→ **TASK STATEMENT**: All of the data is to be printed exactly, though the images must be left off.

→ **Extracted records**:
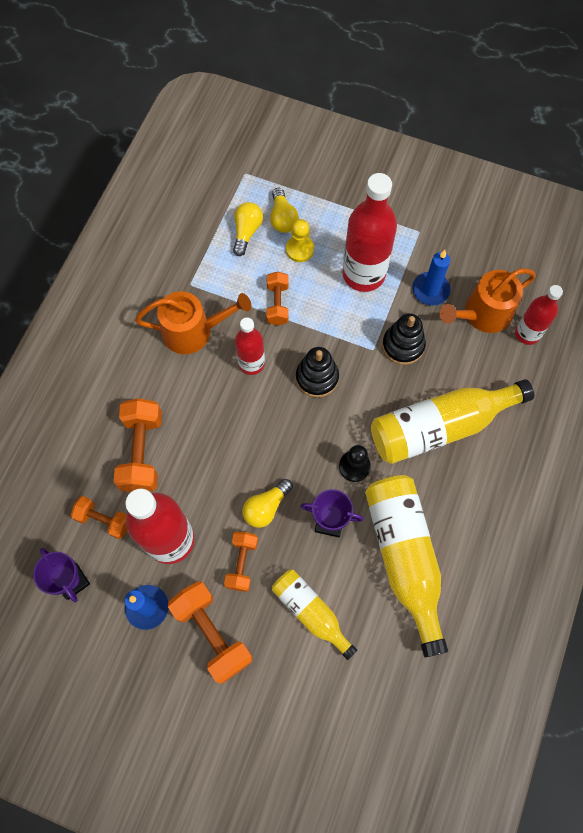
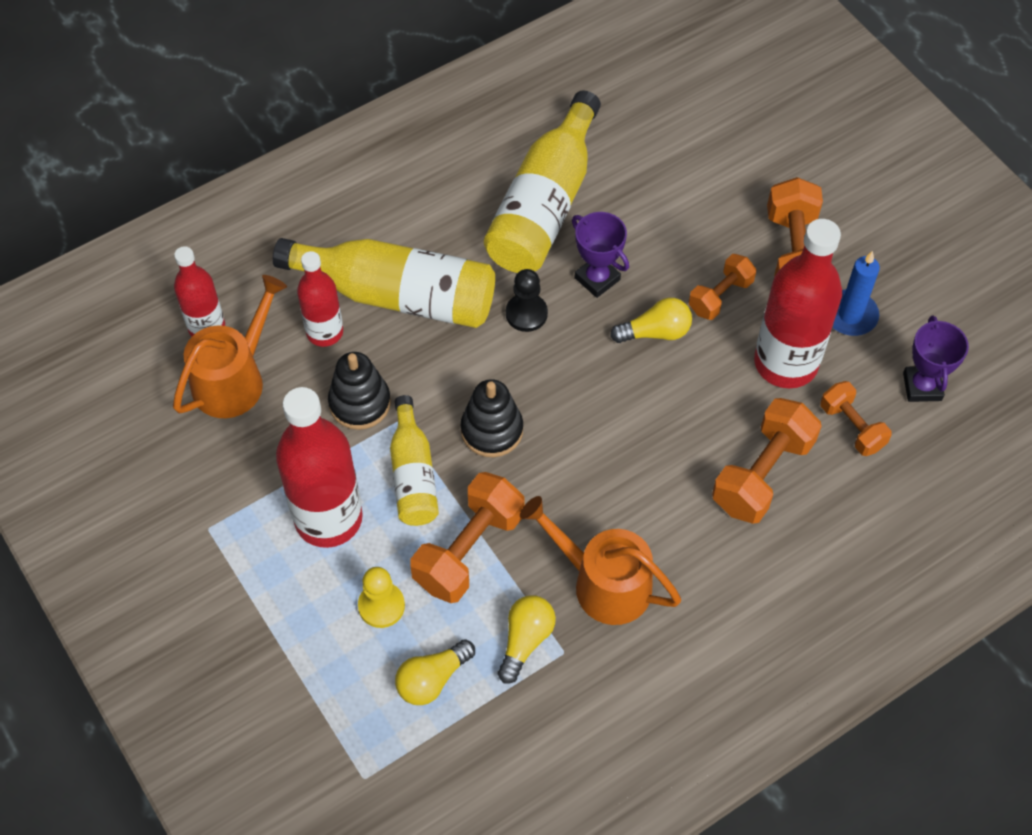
camera: 145 degrees left, 10 degrees down
red bottle [235,317,265,375] -> red bottle moved to [297,251,343,347]
orange dumbbell [266,271,289,326] -> orange dumbbell [410,472,524,603], size x1.64
yellow light bulb [270,188,299,233] -> yellow light bulb moved to [498,595,556,684]
yellow bottle [272,570,357,660] -> yellow bottle moved to [390,395,439,526]
blue candle [413,250,451,306] -> none
orange watering can [439,268,536,333] -> orange watering can turned 60 degrees counterclockwise [173,275,287,418]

→ **SOLUTION FOR THIS PROBLEM**:
camera: 145 degrees left, 10 degrees down
red bottle [235,317,265,375] -> red bottle moved to [297,251,343,347]
orange dumbbell [266,271,289,326] -> orange dumbbell [410,472,524,603], size x1.64
yellow light bulb [270,188,299,233] -> yellow light bulb moved to [498,595,556,684]
yellow bottle [272,570,357,660] -> yellow bottle moved to [390,395,439,526]
blue candle [413,250,451,306] -> none
orange watering can [439,268,536,333] -> orange watering can turned 60 degrees counterclockwise [173,275,287,418]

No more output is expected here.